Take the line that contains "pos2: [367, 211]" and every line below it to the end of the entries, and give them again exactly, leaving out any pictures.

● ● ●

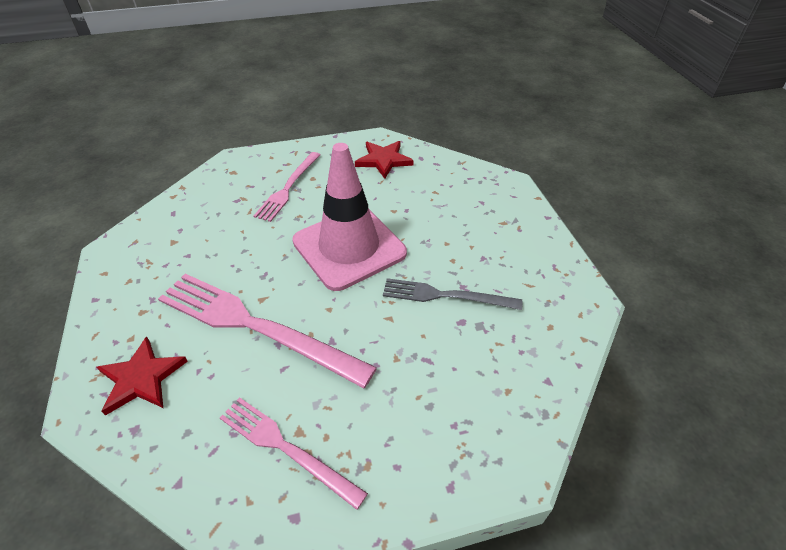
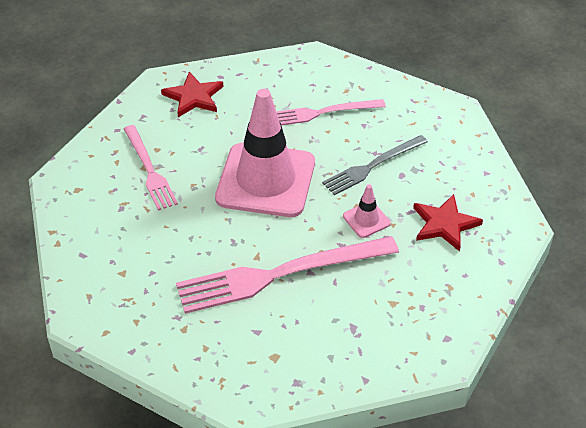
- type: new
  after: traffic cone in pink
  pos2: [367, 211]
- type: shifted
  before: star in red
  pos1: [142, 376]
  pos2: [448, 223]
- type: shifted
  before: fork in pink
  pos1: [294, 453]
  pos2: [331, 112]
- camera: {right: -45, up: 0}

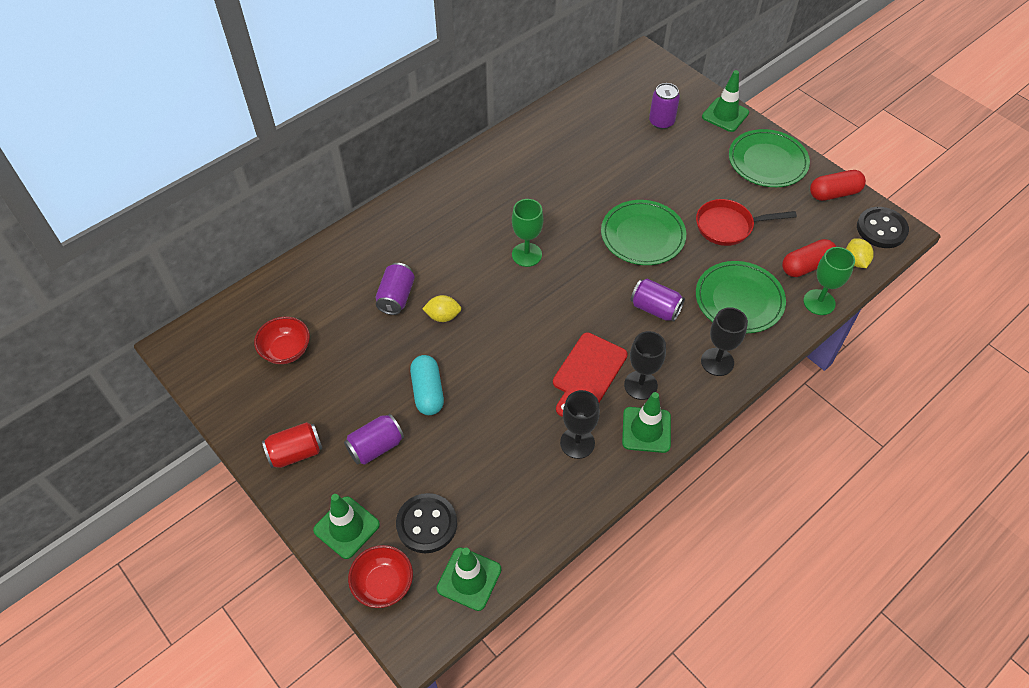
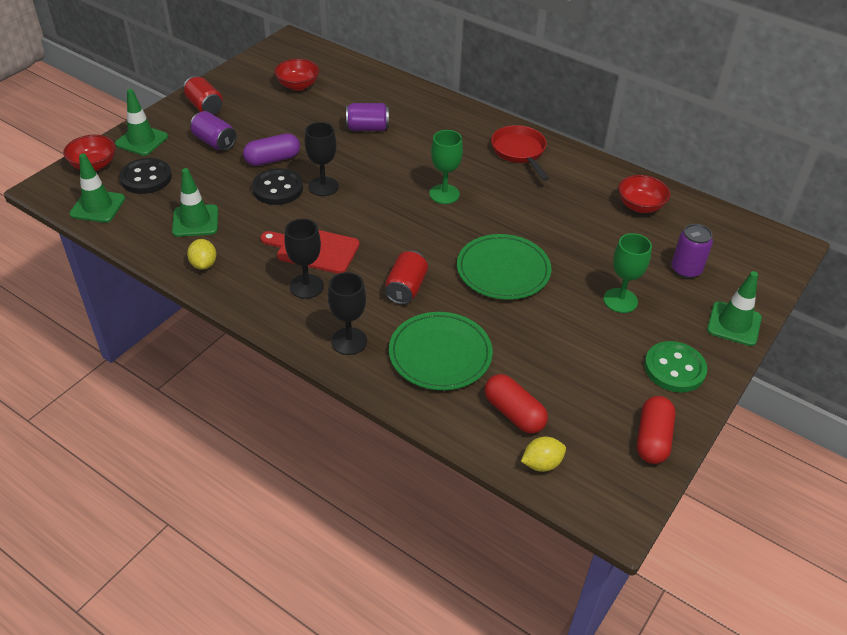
- type: new
  after: bowl in red
  pos2: [644, 194]
- type: shifted
  before: lemon in yellow
  pos1: [441, 308]
  pos2: [201, 254]
- type: shifted
  before: goblet in black
  pos1: [580, 424]
  pos2: [322, 159]
- type: shifted
  before: traffic cone in green
  pos1: [646, 422]
  pos2: [195, 202]
- type: shifted
  before: pan in red
  pos1: [746, 222]
  pos2: [520, 153]
- type: shifted
  before: goblet in green
  pos1: [829, 281]
  pos2: [627, 273]
- type: shifted
  before: button in black
  pos1: [883, 227]
  pos2: [277, 186]
- type: swapped
  before: plate in green
  after: button in green
  pos1: [769, 158]
  pos2: [675, 366]
- type: repainted
  before: capsule in turquoise
  after: capsule in purple
  pos1: [427, 385]
  pos2: [271, 149]
- type: repainted
  before: can in purple
  after: can in red
  pos1: [658, 300]
  pos2: [406, 277]
- type: rotated
  before: capsule in red
  pos1: [838, 185]
  pos2: [656, 430]
  turn: 45
- camera: {right: 75, up: -10}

● ● ●

Answer to the problem
  pos2: [367, 211]
- type: shifted
  before: star in red
  pos1: [142, 376]
  pos2: [448, 223]
- type: shifted
  before: fork in pink
  pos1: [294, 453]
  pos2: [331, 112]
- camera: {right: -45, up: 0}

- type: new
  after: bowl in red
  pos2: [644, 194]
- type: shifted
  before: lemon in yellow
  pos1: [441, 308]
  pos2: [201, 254]
- type: shifted
  before: goblet in black
  pos1: [580, 424]
  pos2: [322, 159]
- type: shifted
  before: traffic cone in green
  pos1: [646, 422]
  pos2: [195, 202]
- type: shifted
  before: pan in red
  pos1: [746, 222]
  pos2: [520, 153]
- type: shifted
  before: goblet in green
  pos1: [829, 281]
  pos2: [627, 273]
- type: shifted
  before: button in black
  pos1: [883, 227]
  pos2: [277, 186]
- type: swapped
  before: plate in green
  after: button in green
  pos1: [769, 158]
  pos2: [675, 366]
- type: repainted
  before: capsule in turquoise
  after: capsule in purple
  pos1: [427, 385]
  pos2: [271, 149]
- type: repainted
  before: can in purple
  after: can in red
  pos1: [658, 300]
  pos2: [406, 277]
- type: rotated
  before: capsule in red
  pos1: [838, 185]
  pos2: [656, 430]
  turn: 45
- camera: {right: 75, up: -10}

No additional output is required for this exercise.